(The data begins)

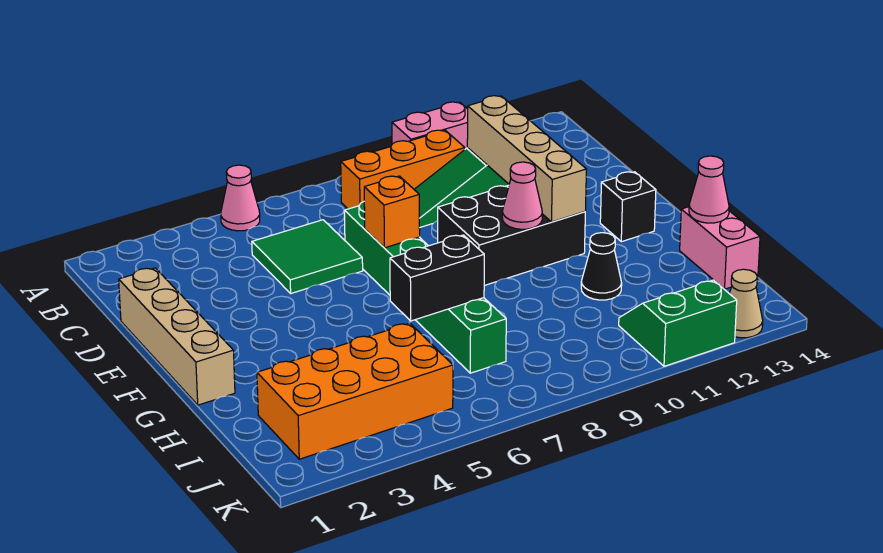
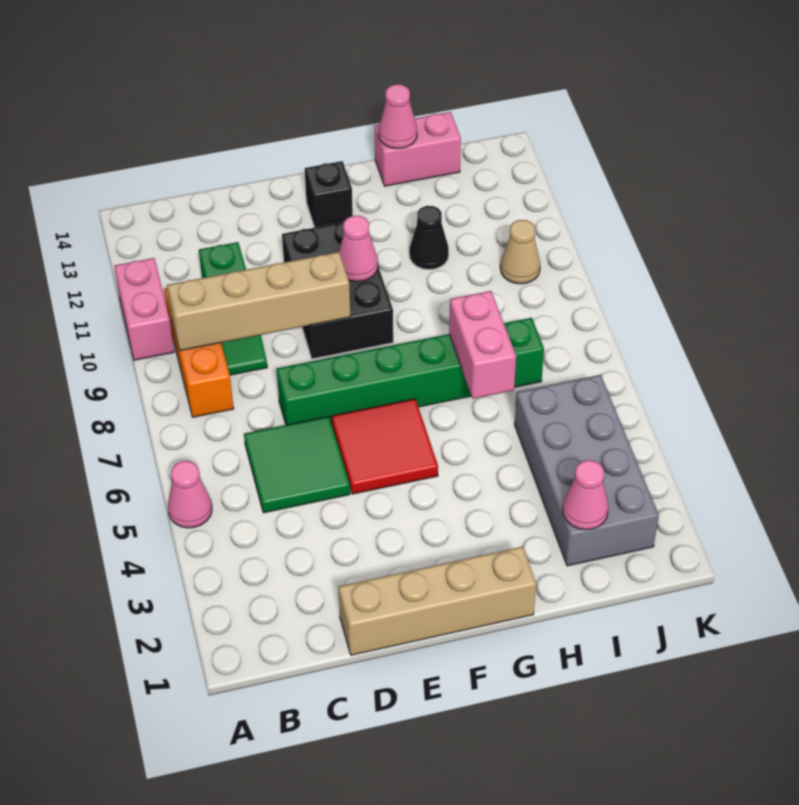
tan brick C11:F11 level 2 -> tan brick B9:E9 level 2
none -> red tile E5:F6 level 1
orange brick E7 level 2 -> none
black brick H6:H7 level 2 -> pink brick H6:H7 level 2
orange brick I2:J5 level 1 -> grey brick I2:J5 level 1
none -> pink cone I2 level 2
green slope J11:K12 level 1 top K -> none
tan cone K13 level 1 -> tan cone J10 level 1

(The data ends)

**Description of the task**
Nothing but the lines from the one with "orange brick I2:J5" through the final line of the data belongs in the answer, and they must match exactly.

**Solution**
orange brick I2:J5 level 1 -> grey brick I2:J5 level 1
none -> pink cone I2 level 2
green slope J11:K12 level 1 top K -> none
tan cone K13 level 1 -> tan cone J10 level 1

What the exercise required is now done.